### What is needed
Search the data for the word "double" and copy each line that has it.

### Dataset entries
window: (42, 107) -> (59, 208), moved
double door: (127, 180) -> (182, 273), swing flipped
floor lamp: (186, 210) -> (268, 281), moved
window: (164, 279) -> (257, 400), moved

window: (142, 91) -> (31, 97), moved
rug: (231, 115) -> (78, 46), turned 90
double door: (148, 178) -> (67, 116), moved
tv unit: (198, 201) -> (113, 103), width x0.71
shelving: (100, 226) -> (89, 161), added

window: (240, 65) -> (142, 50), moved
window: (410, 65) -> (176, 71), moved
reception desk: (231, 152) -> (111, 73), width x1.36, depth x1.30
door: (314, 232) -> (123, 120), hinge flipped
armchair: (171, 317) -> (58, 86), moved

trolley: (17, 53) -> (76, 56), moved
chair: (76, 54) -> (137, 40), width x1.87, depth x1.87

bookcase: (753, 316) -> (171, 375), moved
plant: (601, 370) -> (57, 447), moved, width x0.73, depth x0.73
* * *
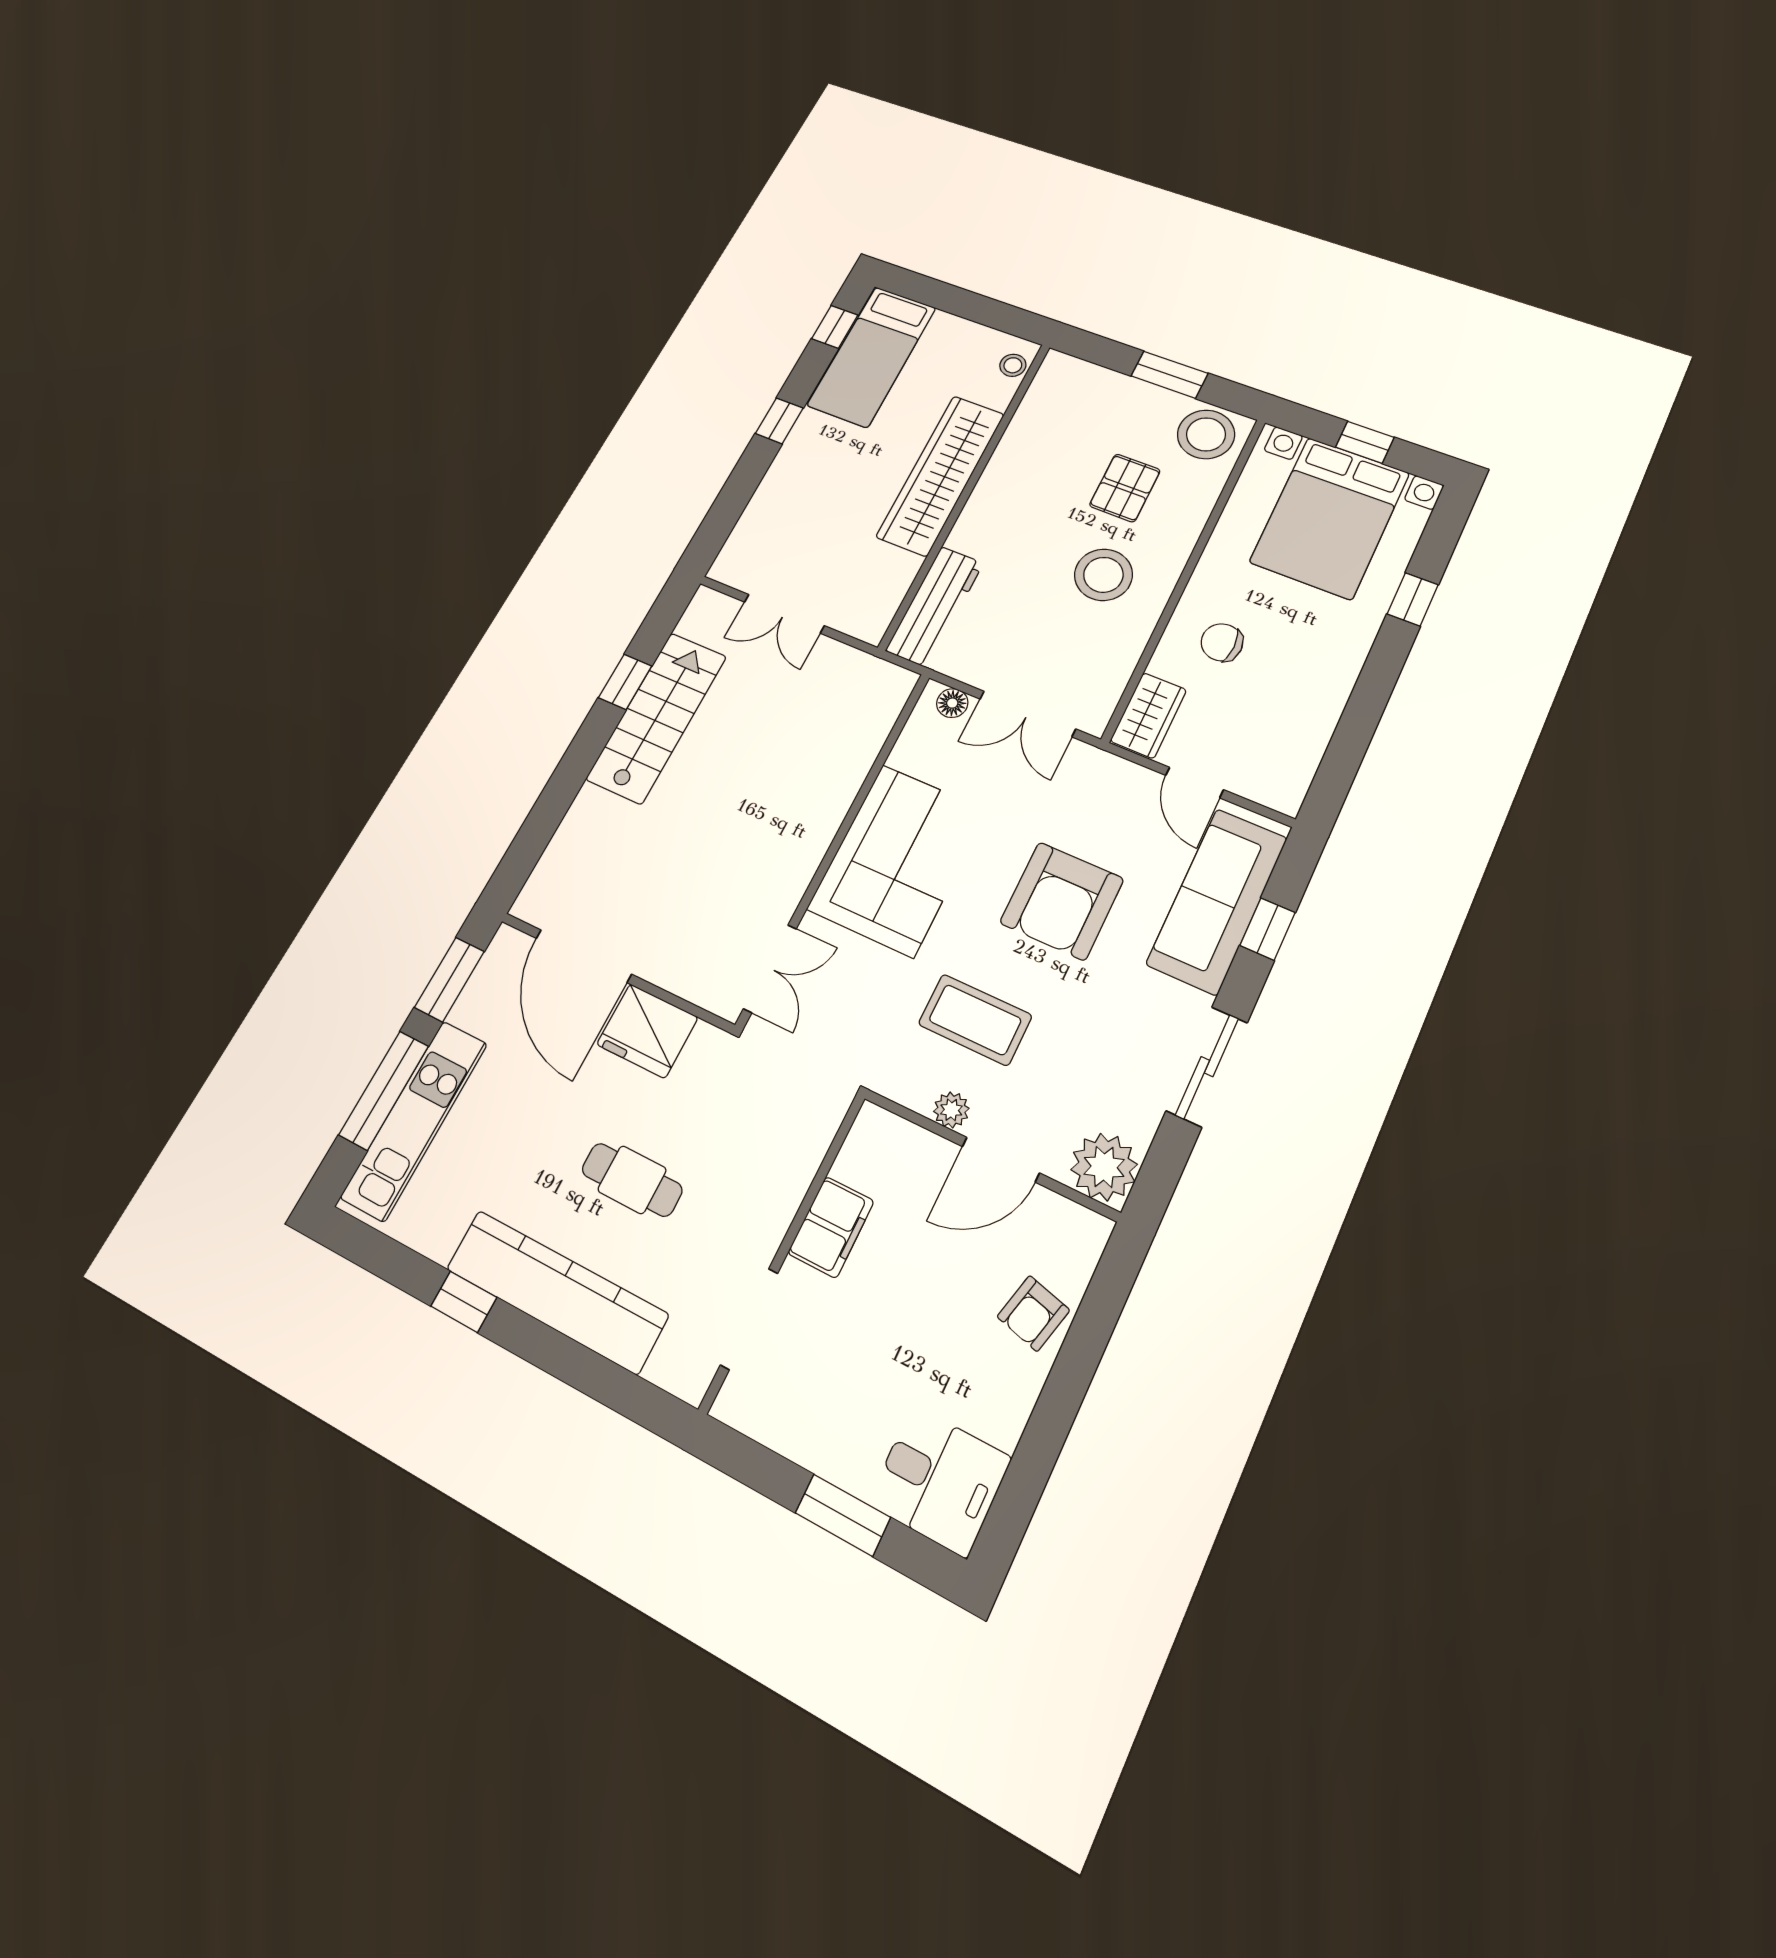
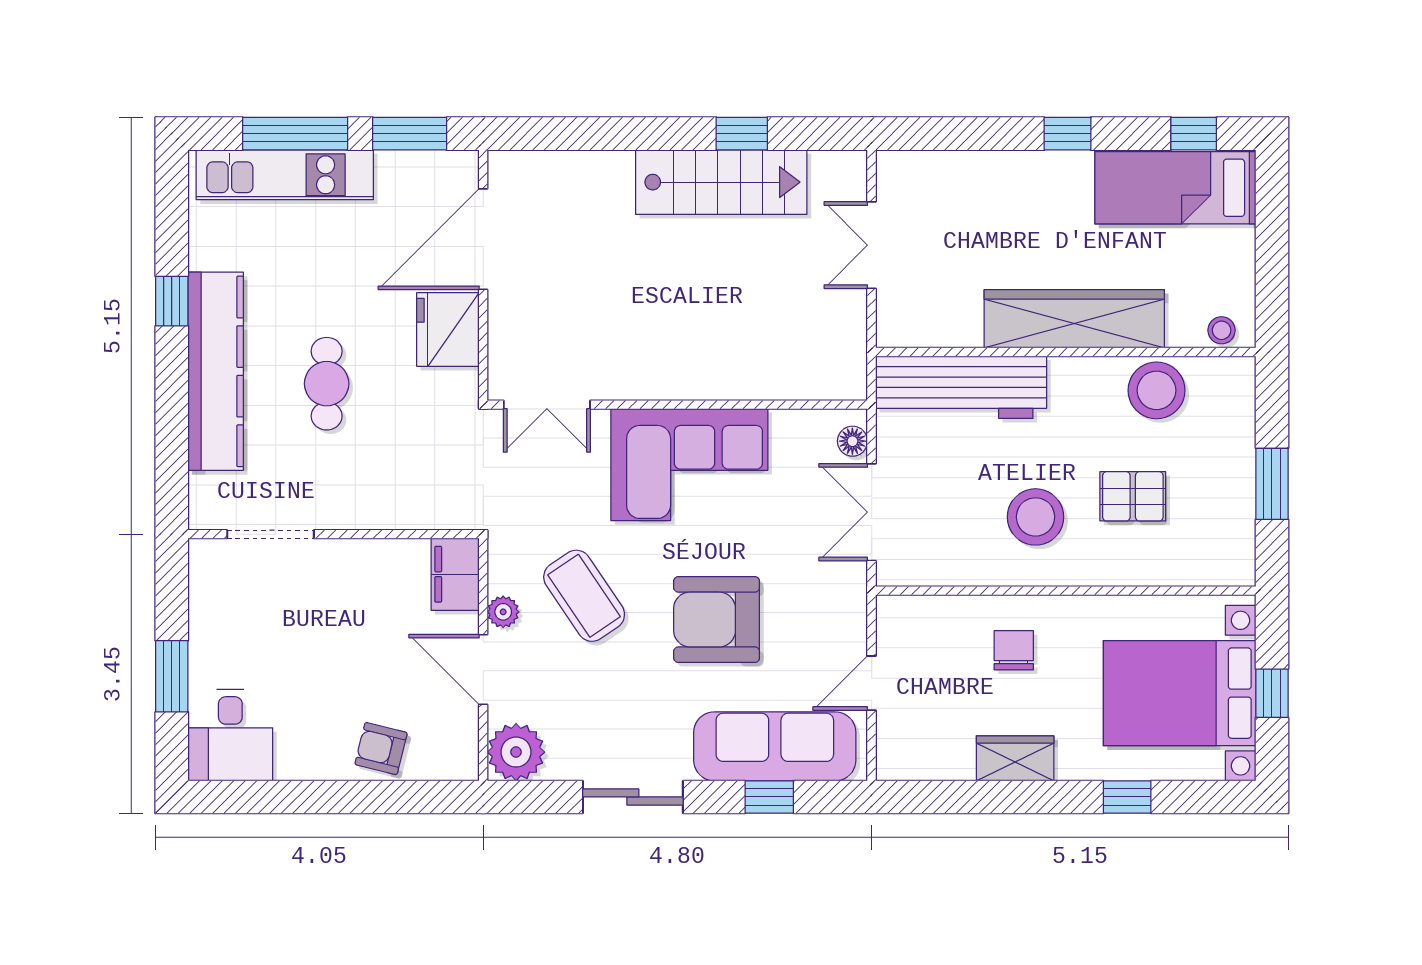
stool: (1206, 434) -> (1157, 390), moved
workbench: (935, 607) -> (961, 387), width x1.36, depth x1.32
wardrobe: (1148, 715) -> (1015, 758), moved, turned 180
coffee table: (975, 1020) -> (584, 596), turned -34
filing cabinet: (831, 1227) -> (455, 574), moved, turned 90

### Problem solution
double door: (127, 180) -> (182, 273), swing flipped
double door: (148, 178) -> (67, 116), moved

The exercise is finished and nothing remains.